▶ _Directions_: What appears in the data must be reproduced exactly.

(Dataset excerpts)
□ □ □ □
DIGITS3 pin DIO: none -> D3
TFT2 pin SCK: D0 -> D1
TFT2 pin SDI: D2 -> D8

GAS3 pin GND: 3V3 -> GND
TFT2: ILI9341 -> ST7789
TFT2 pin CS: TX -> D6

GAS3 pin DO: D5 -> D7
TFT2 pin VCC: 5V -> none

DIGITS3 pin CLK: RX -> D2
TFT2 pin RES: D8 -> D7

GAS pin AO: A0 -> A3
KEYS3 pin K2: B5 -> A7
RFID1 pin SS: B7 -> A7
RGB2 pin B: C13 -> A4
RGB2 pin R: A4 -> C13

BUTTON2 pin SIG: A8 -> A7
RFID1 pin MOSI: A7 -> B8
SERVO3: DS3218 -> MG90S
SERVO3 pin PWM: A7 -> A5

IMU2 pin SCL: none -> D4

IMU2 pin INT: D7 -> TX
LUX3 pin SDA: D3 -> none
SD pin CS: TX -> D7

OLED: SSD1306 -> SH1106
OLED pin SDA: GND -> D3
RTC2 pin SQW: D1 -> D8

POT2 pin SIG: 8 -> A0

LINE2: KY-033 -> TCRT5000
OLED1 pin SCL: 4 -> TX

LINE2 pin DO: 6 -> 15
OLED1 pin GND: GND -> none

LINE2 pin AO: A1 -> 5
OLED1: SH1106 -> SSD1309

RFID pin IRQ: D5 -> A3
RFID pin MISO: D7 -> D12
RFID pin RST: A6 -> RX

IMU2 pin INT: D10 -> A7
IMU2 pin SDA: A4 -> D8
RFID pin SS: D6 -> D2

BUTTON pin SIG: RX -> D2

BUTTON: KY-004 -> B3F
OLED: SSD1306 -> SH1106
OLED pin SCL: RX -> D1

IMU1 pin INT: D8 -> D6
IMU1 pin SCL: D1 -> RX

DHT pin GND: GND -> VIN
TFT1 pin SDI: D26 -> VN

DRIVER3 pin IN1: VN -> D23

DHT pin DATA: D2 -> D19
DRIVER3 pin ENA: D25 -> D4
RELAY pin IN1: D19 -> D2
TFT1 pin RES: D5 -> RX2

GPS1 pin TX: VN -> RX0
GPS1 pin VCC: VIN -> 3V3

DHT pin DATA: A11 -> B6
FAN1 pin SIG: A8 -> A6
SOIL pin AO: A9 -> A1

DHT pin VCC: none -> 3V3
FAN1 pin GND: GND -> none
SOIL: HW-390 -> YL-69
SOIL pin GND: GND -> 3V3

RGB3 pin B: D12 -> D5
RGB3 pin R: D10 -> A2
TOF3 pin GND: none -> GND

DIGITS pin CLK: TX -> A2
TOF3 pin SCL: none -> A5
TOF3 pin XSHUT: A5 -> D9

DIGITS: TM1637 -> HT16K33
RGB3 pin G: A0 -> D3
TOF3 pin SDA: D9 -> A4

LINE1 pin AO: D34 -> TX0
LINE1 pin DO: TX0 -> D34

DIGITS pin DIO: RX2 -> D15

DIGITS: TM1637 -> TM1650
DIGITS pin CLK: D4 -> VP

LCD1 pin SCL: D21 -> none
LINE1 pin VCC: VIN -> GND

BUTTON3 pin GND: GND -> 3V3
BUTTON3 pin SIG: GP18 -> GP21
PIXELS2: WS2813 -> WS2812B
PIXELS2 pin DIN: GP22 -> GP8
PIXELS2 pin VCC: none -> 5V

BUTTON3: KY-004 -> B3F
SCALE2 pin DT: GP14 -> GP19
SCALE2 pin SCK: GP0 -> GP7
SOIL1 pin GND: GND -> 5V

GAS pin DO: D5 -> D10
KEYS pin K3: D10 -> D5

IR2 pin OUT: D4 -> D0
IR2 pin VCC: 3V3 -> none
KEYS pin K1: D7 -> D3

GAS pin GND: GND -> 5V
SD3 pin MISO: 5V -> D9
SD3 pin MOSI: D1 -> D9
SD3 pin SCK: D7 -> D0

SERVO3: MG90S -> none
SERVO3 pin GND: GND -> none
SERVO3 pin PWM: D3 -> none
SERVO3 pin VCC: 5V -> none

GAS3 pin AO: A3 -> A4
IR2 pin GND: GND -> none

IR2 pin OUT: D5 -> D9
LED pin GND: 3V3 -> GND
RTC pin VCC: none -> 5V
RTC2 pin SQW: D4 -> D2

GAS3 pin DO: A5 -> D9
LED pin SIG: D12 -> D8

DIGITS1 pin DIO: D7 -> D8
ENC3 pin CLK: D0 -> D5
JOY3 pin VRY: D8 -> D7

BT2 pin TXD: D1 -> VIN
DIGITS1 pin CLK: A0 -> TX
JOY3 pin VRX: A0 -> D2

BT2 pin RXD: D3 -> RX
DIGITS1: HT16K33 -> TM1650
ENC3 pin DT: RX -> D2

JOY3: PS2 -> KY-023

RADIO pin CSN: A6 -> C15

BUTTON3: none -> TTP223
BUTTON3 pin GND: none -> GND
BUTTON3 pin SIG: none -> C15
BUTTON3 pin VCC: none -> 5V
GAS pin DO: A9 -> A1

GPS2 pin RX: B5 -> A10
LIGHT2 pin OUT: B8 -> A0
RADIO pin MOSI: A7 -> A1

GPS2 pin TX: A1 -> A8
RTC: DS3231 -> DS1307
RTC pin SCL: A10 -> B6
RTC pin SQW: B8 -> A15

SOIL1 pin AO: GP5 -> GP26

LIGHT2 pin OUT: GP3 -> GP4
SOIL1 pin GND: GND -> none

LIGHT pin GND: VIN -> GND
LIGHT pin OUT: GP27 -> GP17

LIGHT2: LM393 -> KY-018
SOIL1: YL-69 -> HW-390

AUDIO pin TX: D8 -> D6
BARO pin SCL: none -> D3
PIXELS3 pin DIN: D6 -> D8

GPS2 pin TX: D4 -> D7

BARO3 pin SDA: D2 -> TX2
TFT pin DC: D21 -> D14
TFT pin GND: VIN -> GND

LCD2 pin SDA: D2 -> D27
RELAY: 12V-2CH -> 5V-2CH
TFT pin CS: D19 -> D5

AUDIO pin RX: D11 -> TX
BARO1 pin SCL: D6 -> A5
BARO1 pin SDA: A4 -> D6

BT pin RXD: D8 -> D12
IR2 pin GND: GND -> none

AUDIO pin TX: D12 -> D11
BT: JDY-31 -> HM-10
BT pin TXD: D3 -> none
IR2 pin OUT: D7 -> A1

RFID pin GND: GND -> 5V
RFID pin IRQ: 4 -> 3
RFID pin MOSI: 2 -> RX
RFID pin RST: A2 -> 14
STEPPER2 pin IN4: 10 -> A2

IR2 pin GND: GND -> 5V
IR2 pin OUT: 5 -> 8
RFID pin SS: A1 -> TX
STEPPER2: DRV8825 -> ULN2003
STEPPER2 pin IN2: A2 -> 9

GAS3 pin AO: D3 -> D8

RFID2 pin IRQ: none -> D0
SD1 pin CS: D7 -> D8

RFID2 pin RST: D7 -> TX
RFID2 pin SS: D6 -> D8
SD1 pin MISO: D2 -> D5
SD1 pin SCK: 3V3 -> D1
□ □ □ □
▶ _Output of the exercise_:
DIGITS3 pin DIO: none -> D3
TFT2 pin SCK: D0 -> D1
TFT2 pin SDI: D2 -> D8

GAS3 pin GND: 3V3 -> GND
TFT2: ILI9341 -> ST7789
TFT2 pin CS: TX -> D6

GAS3 pin DO: D5 -> D7
TFT2 pin VCC: 5V -> none

DIGITS3 pin CLK: RX -> D2
TFT2 pin RES: D8 -> D7

GAS pin AO: A0 -> A3
KEYS3 pin K2: B5 -> A7
RFID1 pin SS: B7 -> A7
RGB2 pin B: C13 -> A4
RGB2 pin R: A4 -> C13

BUTTON2 pin SIG: A8 -> A7
RFID1 pin MOSI: A7 -> B8
SERVO3: DS3218 -> MG90S
SERVO3 pin PWM: A7 -> A5

IMU2 pin SCL: none -> D4

IMU2 pin INT: D7 -> TX
LUX3 pin SDA: D3 -> none
SD pin CS: TX -> D7

OLED: SSD1306 -> SH1106
OLED pin SDA: GND -> D3
RTC2 pin SQW: D1 -> D8

POT2 pin SIG: 8 -> A0

LINE2: KY-033 -> TCRT5000
OLED1 pin SCL: 4 -> TX

LINE2 pin DO: 6 -> 15
OLED1 pin GND: GND -> none

LINE2 pin AO: A1 -> 5
OLED1: SH1106 -> SSD1309

RFID pin IRQ: D5 -> A3
RFID pin MISO: D7 -> D12
RFID pin RST: A6 -> RX

IMU2 pin INT: D10 -> A7
IMU2 pin SDA: A4 -> D8
RFID pin SS: D6 -> D2

BUTTON pin SIG: RX -> D2

BUTTON: KY-004 -> B3F
OLED: SSD1306 -> SH1106
OLED pin SCL: RX -> D1

IMU1 pin INT: D8 -> D6
IMU1 pin SCL: D1 -> RX

DHT pin GND: GND -> VIN
TFT1 pin SDI: D26 -> VN

DRIVER3 pin IN1: VN -> D23

DHT pin DATA: D2 -> D19
DRIVER3 pin ENA: D25 -> D4
RELAY pin IN1: D19 -> D2
TFT1 pin RES: D5 -> RX2

GPS1 pin TX: VN -> RX0
GPS1 pin VCC: VIN -> 3V3

DHT pin DATA: A11 -> B6
FAN1 pin SIG: A8 -> A6
SOIL pin AO: A9 -> A1

DHT pin VCC: none -> 3V3
FAN1 pin GND: GND -> none
SOIL: HW-390 -> YL-69
SOIL pin GND: GND -> 3V3

RGB3 pin B: D12 -> D5
RGB3 pin R: D10 -> A2
TOF3 pin GND: none -> GND

DIGITS pin CLK: TX -> A2
TOF3 pin SCL: none -> A5
TOF3 pin XSHUT: A5 -> D9

DIGITS: TM1637 -> HT16K33
RGB3 pin G: A0 -> D3
TOF3 pin SDA: D9 -> A4

LINE1 pin AO: D34 -> TX0
LINE1 pin DO: TX0 -> D34

DIGITS pin DIO: RX2 -> D15

DIGITS: TM1637 -> TM1650
DIGITS pin CLK: D4 -> VP

LCD1 pin SCL: D21 -> none
LINE1 pin VCC: VIN -> GND

BUTTON3 pin GND: GND -> 3V3
BUTTON3 pin SIG: GP18 -> GP21
PIXELS2: WS2813 -> WS2812B
PIXELS2 pin DIN: GP22 -> GP8
PIXELS2 pin VCC: none -> 5V

BUTTON3: KY-004 -> B3F
SCALE2 pin DT: GP14 -> GP19
SCALE2 pin SCK: GP0 -> GP7
SOIL1 pin GND: GND -> 5V

GAS pin DO: D5 -> D10
KEYS pin K3: D10 -> D5

IR2 pin OUT: D4 -> D0
IR2 pin VCC: 3V3 -> none
KEYS pin K1: D7 -> D3

GAS pin GND: GND -> 5V
SD3 pin MISO: 5V -> D9
SD3 pin MOSI: D1 -> D9
SD3 pin SCK: D7 -> D0

SERVO3: MG90S -> none
SERVO3 pin GND: GND -> none
SERVO3 pin PWM: D3 -> none
SERVO3 pin VCC: 5V -> none

GAS3 pin AO: A3 -> A4
IR2 pin GND: GND -> none

IR2 pin OUT: D5 -> D9
LED pin GND: 3V3 -> GND
RTC pin VCC: none -> 5V
RTC2 pin SQW: D4 -> D2

GAS3 pin DO: A5 -> D9
LED pin SIG: D12 -> D8

DIGITS1 pin DIO: D7 -> D8
ENC3 pin CLK: D0 -> D5
JOY3 pin VRY: D8 -> D7

BT2 pin TXD: D1 -> VIN
DIGITS1 pin CLK: A0 -> TX
JOY3 pin VRX: A0 -> D2

BT2 pin RXD: D3 -> RX
DIGITS1: HT16K33 -> TM1650
ENC3 pin DT: RX -> D2

JOY3: PS2 -> KY-023

RADIO pin CSN: A6 -> C15

BUTTON3: none -> TTP223
BUTTON3 pin GND: none -> GND
BUTTON3 pin SIG: none -> C15
BUTTON3 pin VCC: none -> 5V
GAS pin DO: A9 -> A1

GPS2 pin RX: B5 -> A10
LIGHT2 pin OUT: B8 -> A0
RADIO pin MOSI: A7 -> A1

GPS2 pin TX: A1 -> A8
RTC: DS3231 -> DS1307
RTC pin SCL: A10 -> B6
RTC pin SQW: B8 -> A15

SOIL1 pin AO: GP5 -> GP26

LIGHT2 pin OUT: GP3 -> GP4
SOIL1 pin GND: GND -> none

LIGHT pin GND: VIN -> GND
LIGHT pin OUT: GP27 -> GP17

LIGHT2: LM393 -> KY-018
SOIL1: YL-69 -> HW-390

AUDIO pin TX: D8 -> D6
BARO pin SCL: none -> D3
PIXELS3 pin DIN: D6 -> D8

GPS2 pin TX: D4 -> D7

BARO3 pin SDA: D2 -> TX2
TFT pin DC: D21 -> D14
TFT pin GND: VIN -> GND

LCD2 pin SDA: D2 -> D27
RELAY: 12V-2CH -> 5V-2CH
TFT pin CS: D19 -> D5

AUDIO pin RX: D11 -> TX
BARO1 pin SCL: D6 -> A5
BARO1 pin SDA: A4 -> D6

BT pin RXD: D8 -> D12
IR2 pin GND: GND -> none

AUDIO pin TX: D12 -> D11
BT: JDY-31 -> HM-10
BT pin TXD: D3 -> none
IR2 pin OUT: D7 -> A1

RFID pin GND: GND -> 5V
RFID pin IRQ: 4 -> 3
RFID pin MOSI: 2 -> RX
RFID pin RST: A2 -> 14
STEPPER2 pin IN4: 10 -> A2

IR2 pin GND: GND -> 5V
IR2 pin OUT: 5 -> 8
RFID pin SS: A1 -> TX
STEPPER2: DRV8825 -> ULN2003
STEPPER2 pin IN2: A2 -> 9

GAS3 pin AO: D3 -> D8

RFID2 pin IRQ: none -> D0
SD1 pin CS: D7 -> D8

RFID2 pin RST: D7 -> TX
RFID2 pin SS: D6 -> D8
SD1 pin MISO: D2 -> D5
SD1 pin SCK: 3V3 -> D1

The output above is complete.